Excerpted data.
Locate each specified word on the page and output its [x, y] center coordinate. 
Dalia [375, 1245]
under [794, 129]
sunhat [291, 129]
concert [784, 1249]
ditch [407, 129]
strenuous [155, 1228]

Work to do. Reproduce every line of the listing above verbatim, without altering any word or coordinate.

In response.
Locate each specified word on the page and output its [x, y] center coordinate. 
Dalia [375, 1245]
under [794, 129]
sunhat [291, 129]
concert [784, 1249]
ditch [407, 129]
strenuous [155, 1228]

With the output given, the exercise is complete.